◆ **WHAT NEEDS TO BE DONE**: Write out the entries below in full, exactly as given.

-*-

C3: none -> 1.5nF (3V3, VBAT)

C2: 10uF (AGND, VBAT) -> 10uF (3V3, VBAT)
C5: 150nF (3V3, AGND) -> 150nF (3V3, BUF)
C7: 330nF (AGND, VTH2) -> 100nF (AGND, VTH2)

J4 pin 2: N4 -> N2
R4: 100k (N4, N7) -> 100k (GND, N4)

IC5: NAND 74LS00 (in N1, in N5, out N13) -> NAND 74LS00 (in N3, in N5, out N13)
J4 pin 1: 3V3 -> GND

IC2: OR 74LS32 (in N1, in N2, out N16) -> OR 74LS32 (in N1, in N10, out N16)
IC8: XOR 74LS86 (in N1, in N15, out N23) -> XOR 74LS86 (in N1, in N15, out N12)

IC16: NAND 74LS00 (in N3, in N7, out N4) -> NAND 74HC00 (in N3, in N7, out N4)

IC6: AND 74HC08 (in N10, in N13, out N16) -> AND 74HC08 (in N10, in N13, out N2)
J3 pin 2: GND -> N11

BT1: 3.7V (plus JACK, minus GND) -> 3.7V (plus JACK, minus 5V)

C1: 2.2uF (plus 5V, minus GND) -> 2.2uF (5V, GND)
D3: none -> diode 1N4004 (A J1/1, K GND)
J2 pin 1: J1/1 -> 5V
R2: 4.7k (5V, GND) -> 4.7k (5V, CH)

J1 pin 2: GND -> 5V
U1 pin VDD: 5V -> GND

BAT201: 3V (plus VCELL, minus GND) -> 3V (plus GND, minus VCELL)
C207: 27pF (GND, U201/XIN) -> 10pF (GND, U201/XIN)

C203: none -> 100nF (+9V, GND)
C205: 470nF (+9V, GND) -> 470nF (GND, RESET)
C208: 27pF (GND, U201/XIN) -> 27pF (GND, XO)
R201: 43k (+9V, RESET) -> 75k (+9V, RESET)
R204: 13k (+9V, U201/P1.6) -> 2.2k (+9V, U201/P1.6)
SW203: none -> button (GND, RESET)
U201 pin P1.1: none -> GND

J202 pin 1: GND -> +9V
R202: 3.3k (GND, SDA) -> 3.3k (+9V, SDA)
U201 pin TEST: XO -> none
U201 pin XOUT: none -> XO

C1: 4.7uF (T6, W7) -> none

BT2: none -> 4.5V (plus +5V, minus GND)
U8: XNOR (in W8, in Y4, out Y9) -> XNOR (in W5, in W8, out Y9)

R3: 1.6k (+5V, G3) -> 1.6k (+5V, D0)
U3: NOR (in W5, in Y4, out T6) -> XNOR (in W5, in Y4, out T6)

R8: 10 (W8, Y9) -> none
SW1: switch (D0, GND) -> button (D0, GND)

-*-

◆ **SOLUTION FOR THIS PROBLEM**:
C3: none -> 1.5nF (3V3, VBAT)

C2: 10uF (AGND, VBAT) -> 10uF (3V3, VBAT)
C5: 150nF (3V3, AGND) -> 150nF (3V3, BUF)
C7: 330nF (AGND, VTH2) -> 100nF (AGND, VTH2)

J4 pin 2: N4 -> N2
R4: 100k (N4, N7) -> 100k (GND, N4)

IC5: NAND 74LS00 (in N1, in N5, out N13) -> NAND 74LS00 (in N3, in N5, out N13)
J4 pin 1: 3V3 -> GND

IC2: OR 74LS32 (in N1, in N2, out N16) -> OR 74LS32 (in N1, in N10, out N16)
IC8: XOR 74LS86 (in N1, in N15, out N23) -> XOR 74LS86 (in N1, in N15, out N12)

IC16: NAND 74LS00 (in N3, in N7, out N4) -> NAND 74HC00 (in N3, in N7, out N4)

IC6: AND 74HC08 (in N10, in N13, out N16) -> AND 74HC08 (in N10, in N13, out N2)
J3 pin 2: GND -> N11

BT1: 3.7V (plus JACK, minus GND) -> 3.7V (plus JACK, minus 5V)

C1: 2.2uF (plus 5V, minus GND) -> 2.2uF (5V, GND)
D3: none -> diode 1N4004 (A J1/1, K GND)
J2 pin 1: J1/1 -> 5V
R2: 4.7k (5V, GND) -> 4.7k (5V, CH)

J1 pin 2: GND -> 5V
U1 pin VDD: 5V -> GND

BAT201: 3V (plus VCELL, minus GND) -> 3V (plus GND, minus VCELL)
C207: 27pF (GND, U201/XIN) -> 10pF (GND, U201/XIN)

C203: none -> 100nF (+9V, GND)
C205: 470nF (+9V, GND) -> 470nF (GND, RESET)
C208: 27pF (GND, U201/XIN) -> 27pF (GND, XO)
R201: 43k (+9V, RESET) -> 75k (+9V, RESET)
R204: 13k (+9V, U201/P1.6) -> 2.2k (+9V, U201/P1.6)
SW203: none -> button (GND, RESET)
U201 pin P1.1: none -> GND

J202 pin 1: GND -> +9V
R202: 3.3k (GND, SDA) -> 3.3k (+9V, SDA)
U201 pin TEST: XO -> none
U201 pin XOUT: none -> XO

C1: 4.7uF (T6, W7) -> none

BT2: none -> 4.5V (plus +5V, minus GND)
U8: XNOR (in W8, in Y4, out Y9) -> XNOR (in W5, in W8, out Y9)

R3: 1.6k (+5V, G3) -> 1.6k (+5V, D0)
U3: NOR (in W5, in Y4, out T6) -> XNOR (in W5, in Y4, out T6)

R8: 10 (W8, Y9) -> none
SW1: switch (D0, GND) -> button (D0, GND)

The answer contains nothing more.